Please find every line in the entries below that contains the string "moved", and copy it.

───── Listed records ─────

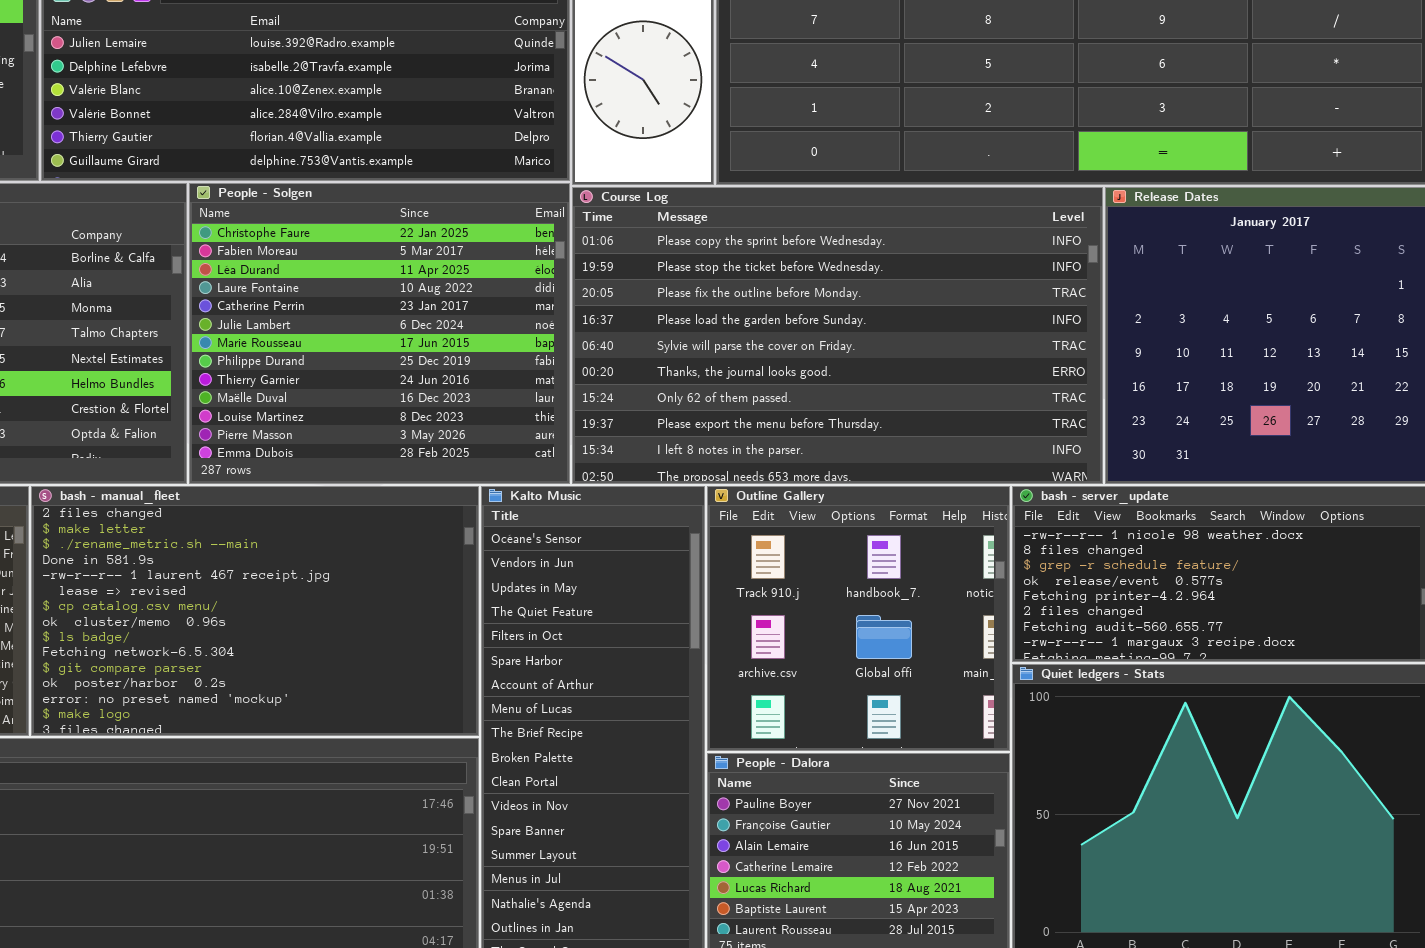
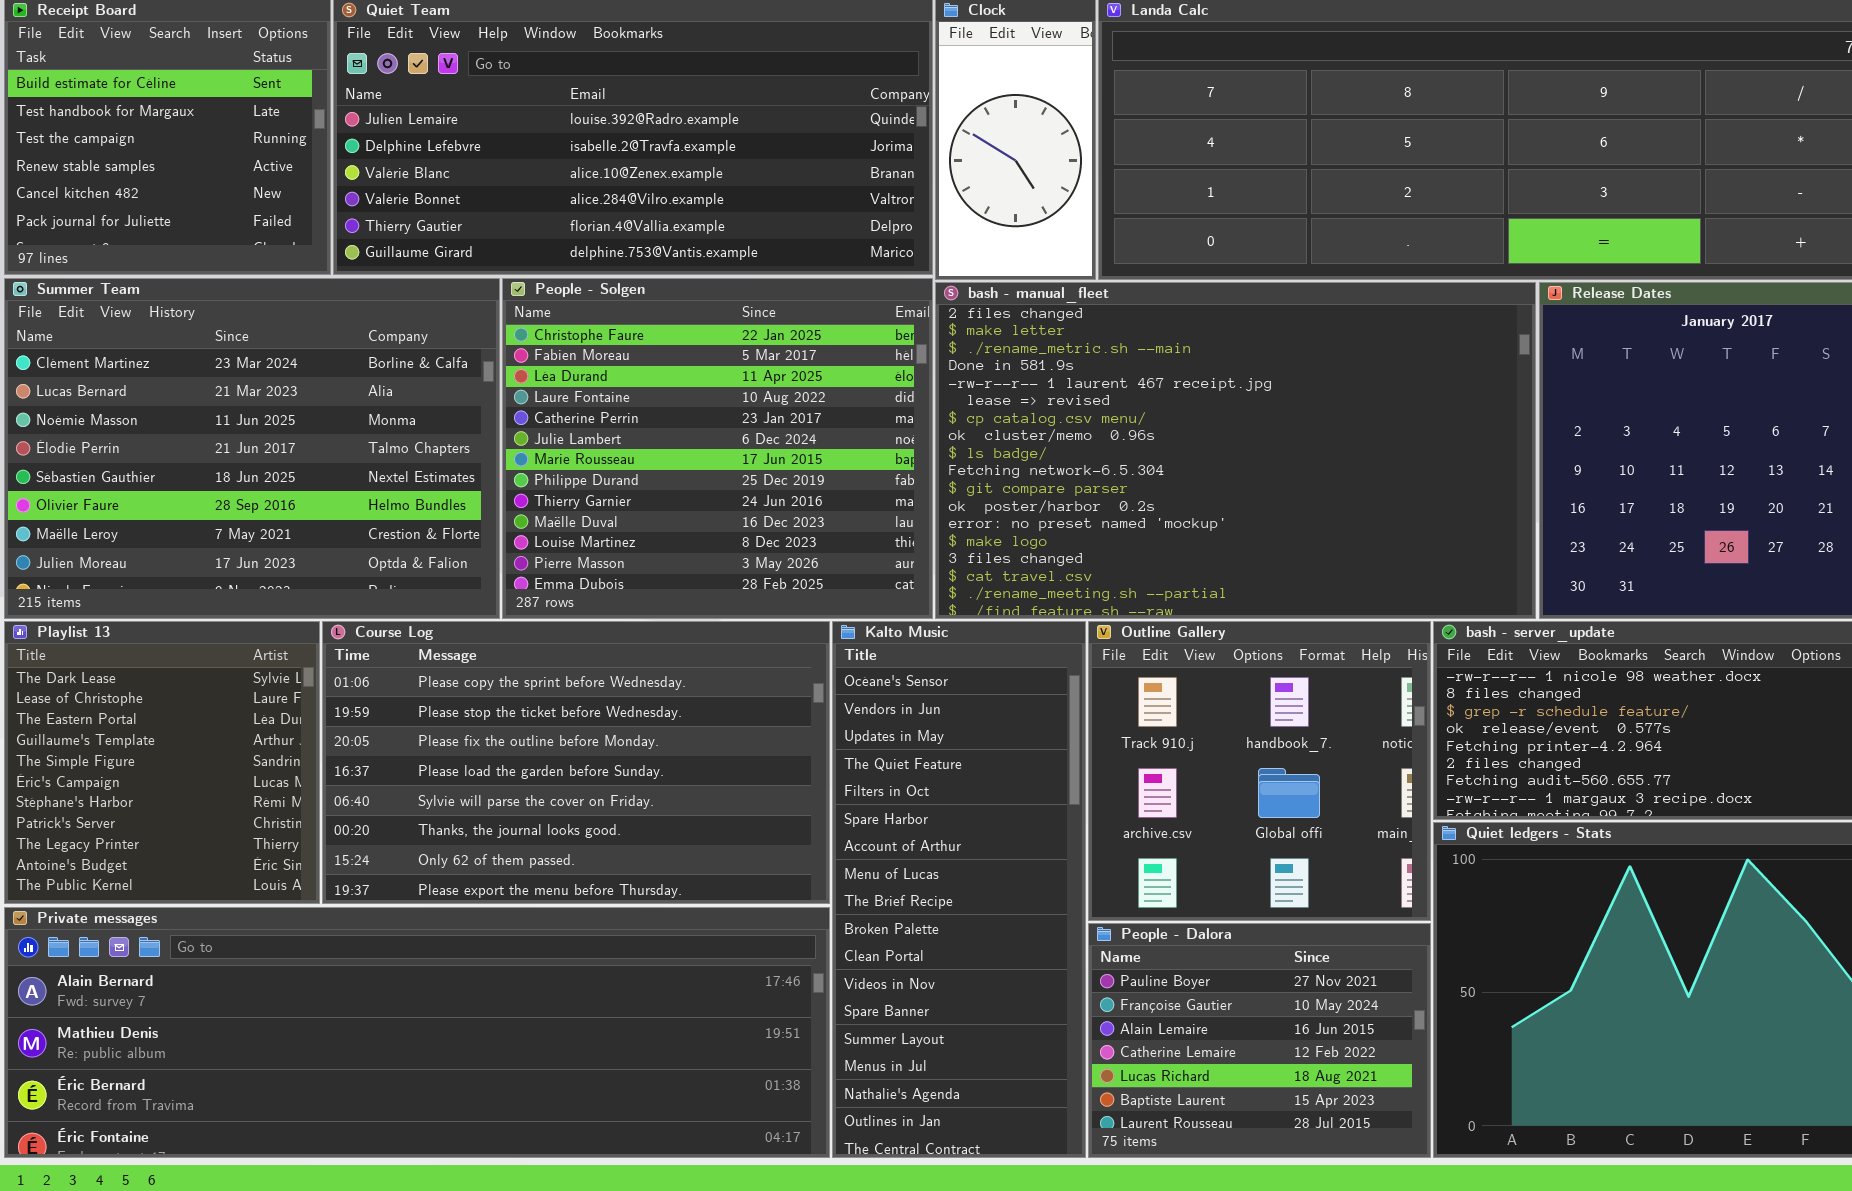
Course Log: [572,187,1103,484] -> [322,621,830,904], moved, resized
bash - manual_fleet: [31,486,479,736] -> [935,282,1536,619], moved, resized

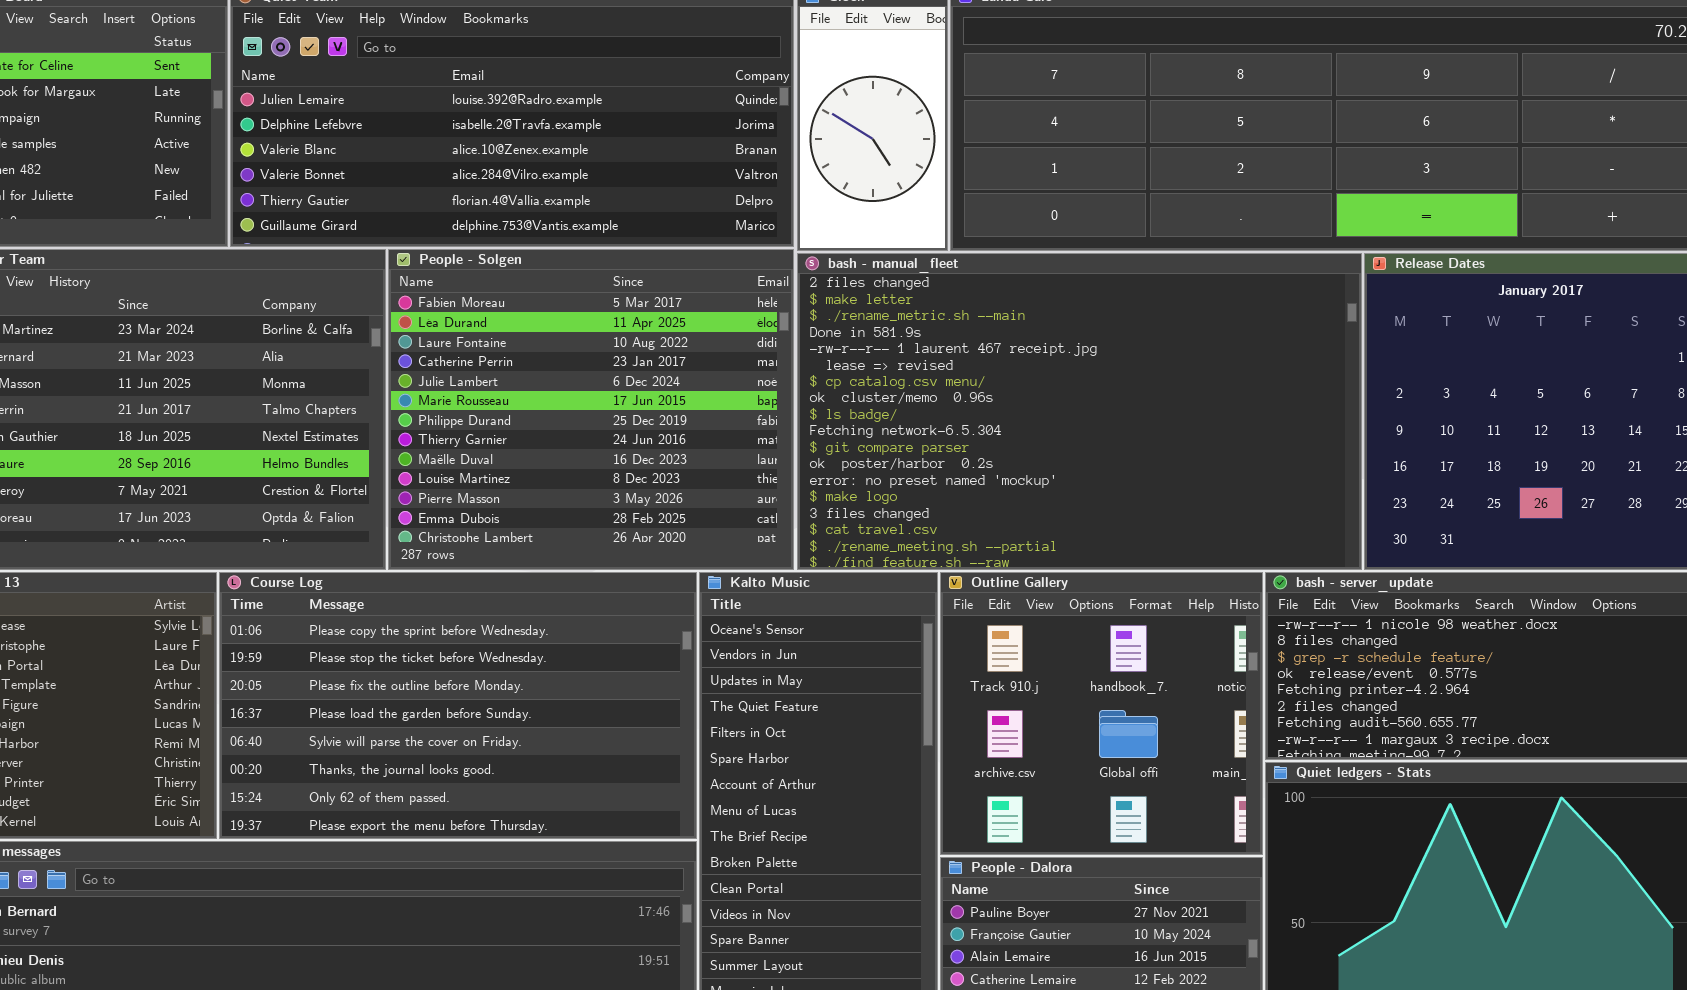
People - Solgen: [502,278,933,619] -> [388,249,794,570], scrolled down 1 row

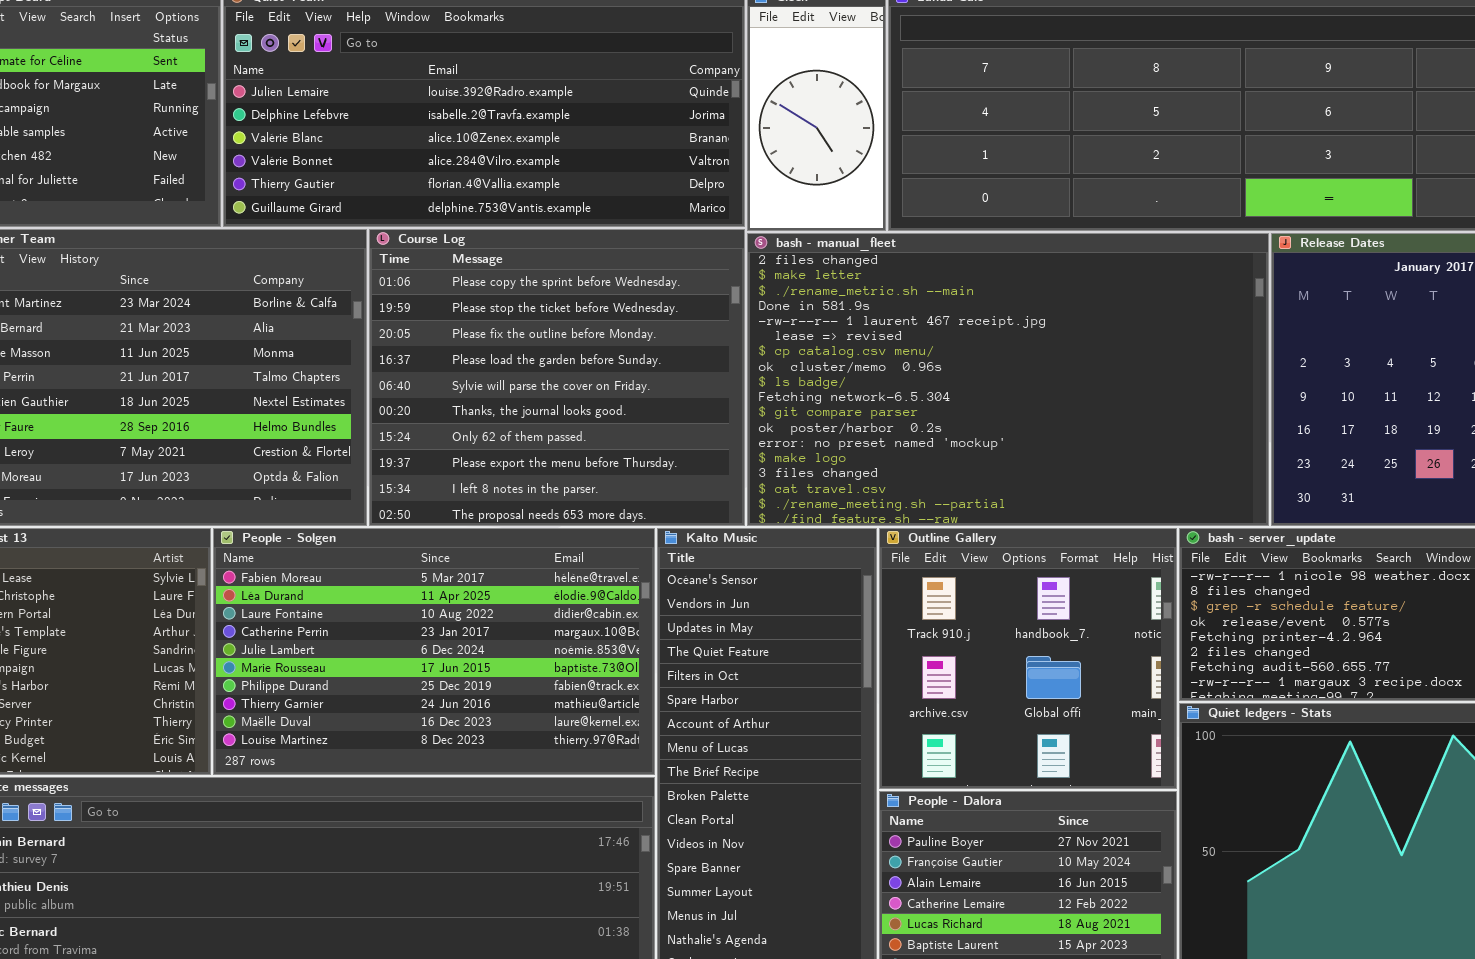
People - Solgen: [388,249,794,570] -> [213,528,655,775], moved, resized
Course Log: [219,572,697,839] -> [369,229,745,526], moved, resized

─────

### [Exercise result]
Course Log: [572,187,1103,484] -> [322,621,830,904], moved, resized
bash - manual_fleet: [31,486,479,736] -> [935,282,1536,619], moved, resized
People - Solgen: [388,249,794,570] -> [213,528,655,775], moved, resized
Course Log: [219,572,697,839] -> [369,229,745,526], moved, resized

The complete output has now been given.